> EXERCISE AIM:
Select the lines below containing the word "switch".

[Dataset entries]
--- START ---

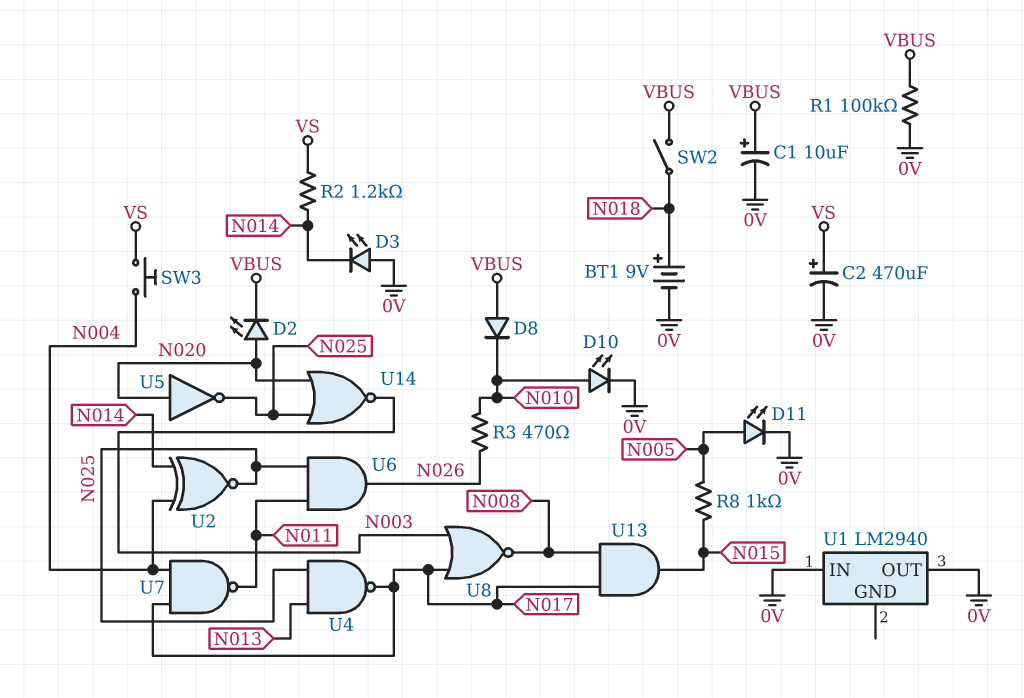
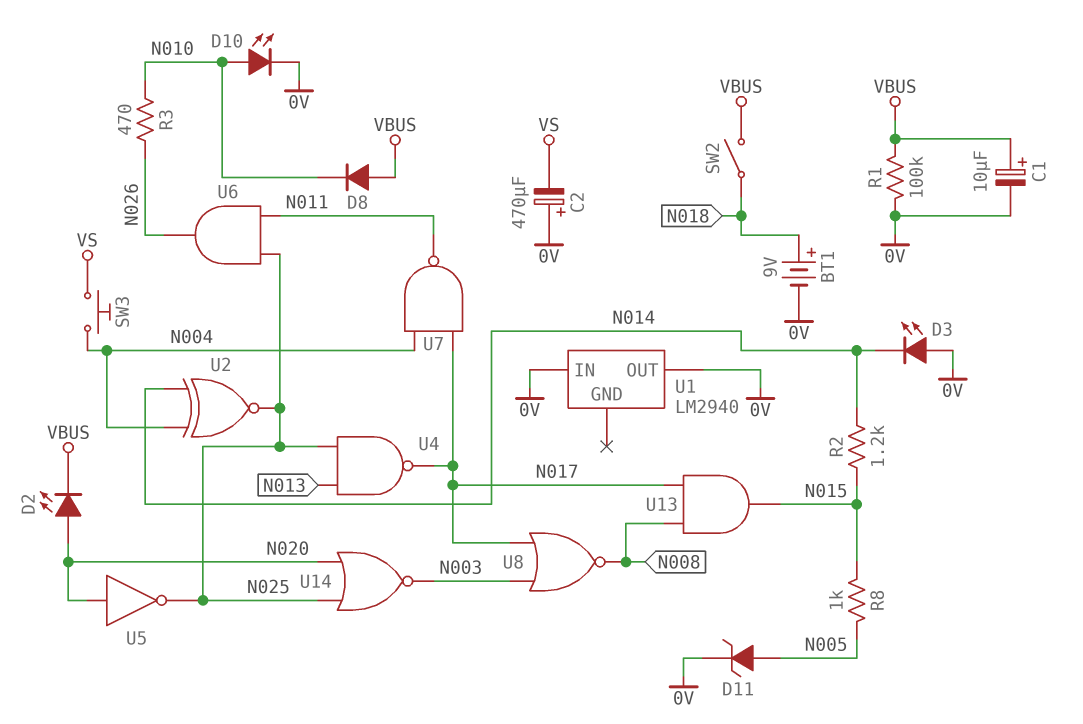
C2: 470uF (plus VS, minus 0V) -> 470uF (plus 0V, minus VS)
D11: LED (A N005, K 0V) -> zener (A N005, K 0V)
R2: 1.2k (N014, VS) -> 1.2k (N014, N015)

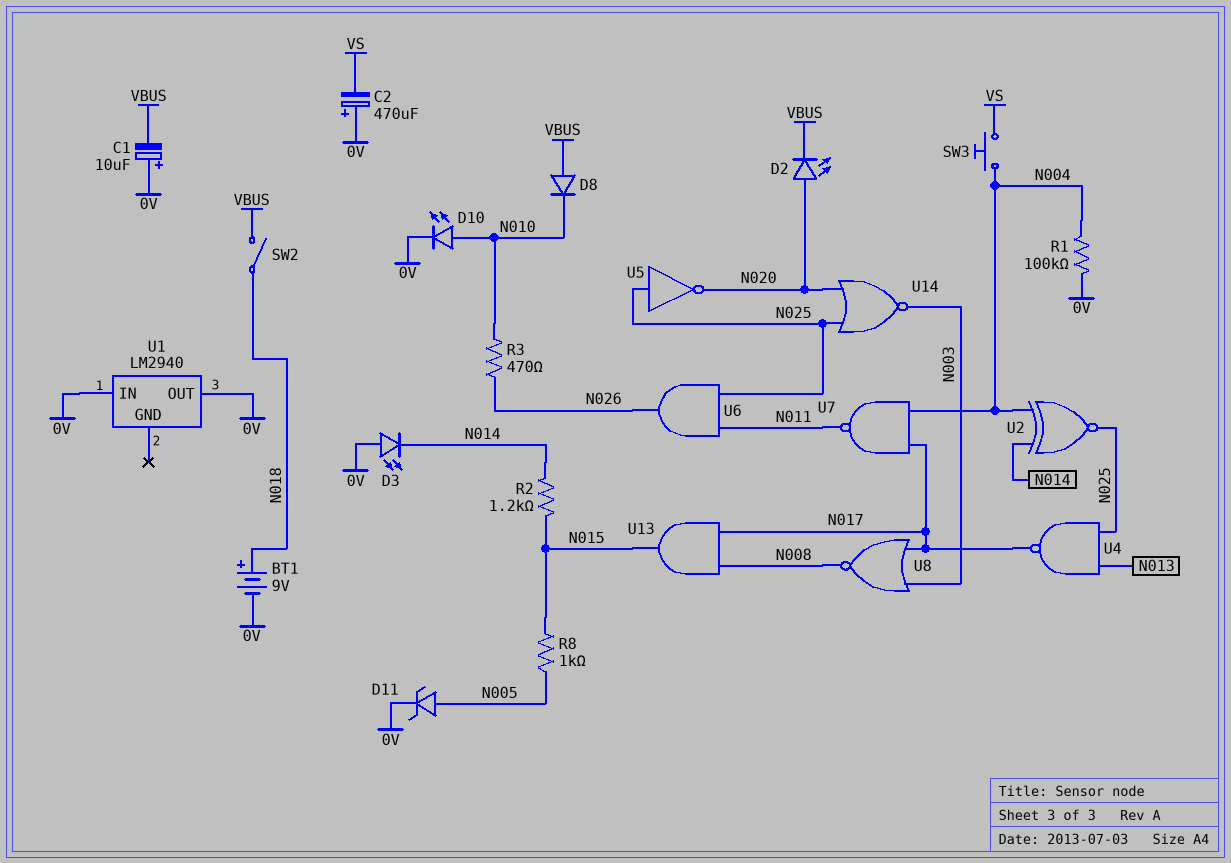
C1: 10uF (plus VBUS, minus 0V) -> 10uF (plus 0V, minus VBUS)
R1: 100k (0V, VBUS) -> 100k (0V, N004)
U5: NOT (in N020, out N025) -> NOT (in N025, out N020)

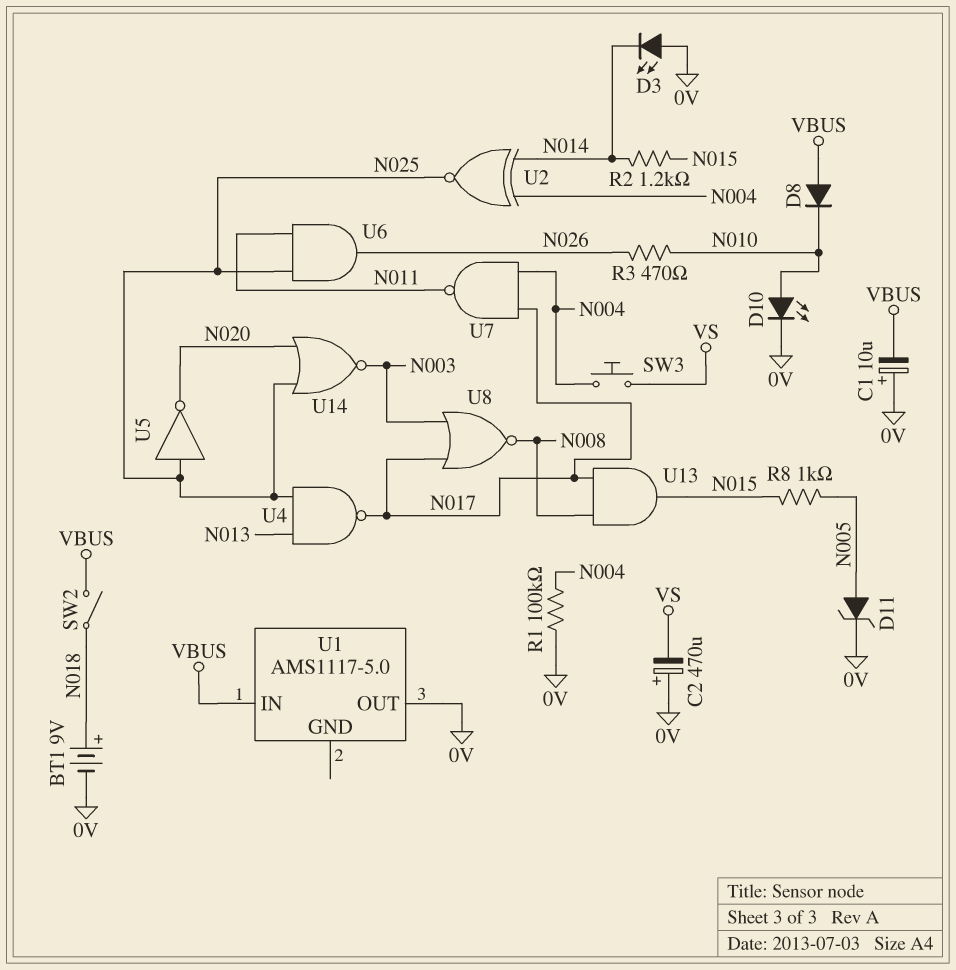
D2: LED (A N020, K VBUS) -> none
U1: LM2940 -> AMS1117-5.0
U1 pin IN: 0V -> VBUS

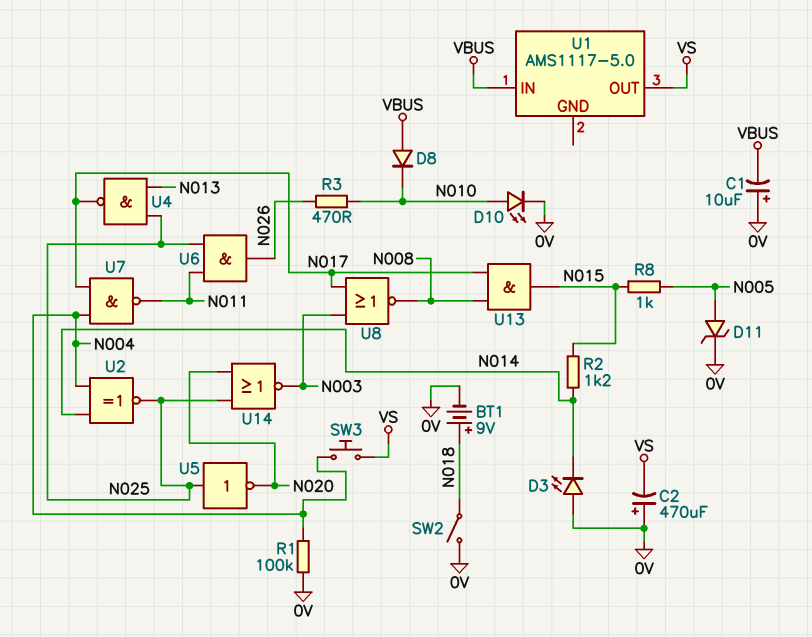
SW2: switch (N018, VBUS) -> switch (0V, N018)
U1 pin OUT: 0V -> VS

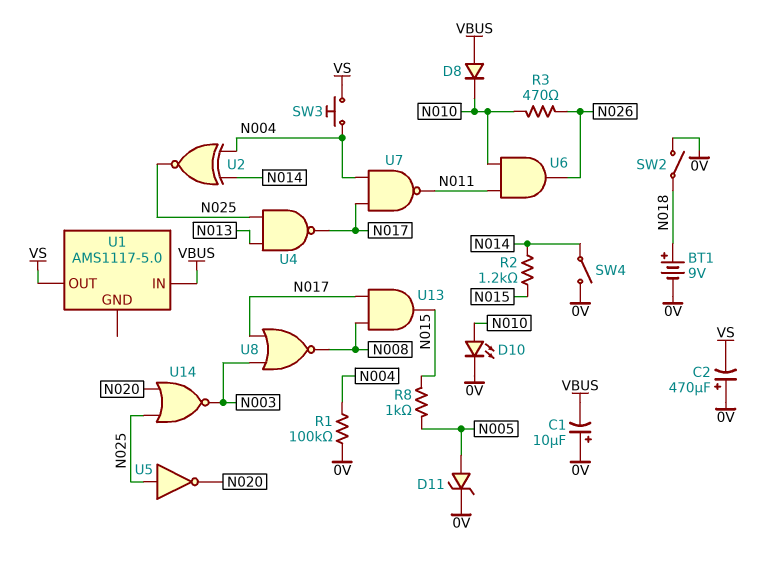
D3: LED (A 0V, K N014) -> none
SW4: none -> switch (0V, N014)
U6: AND (in N011, in N025, out N026) -> AND (in N010, in N011, out N026)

--- END ---

> WRITTEN RESPONSE:
SW2: switch (N018, VBUS) -> switch (0V, N018)
SW4: none -> switch (0V, N014)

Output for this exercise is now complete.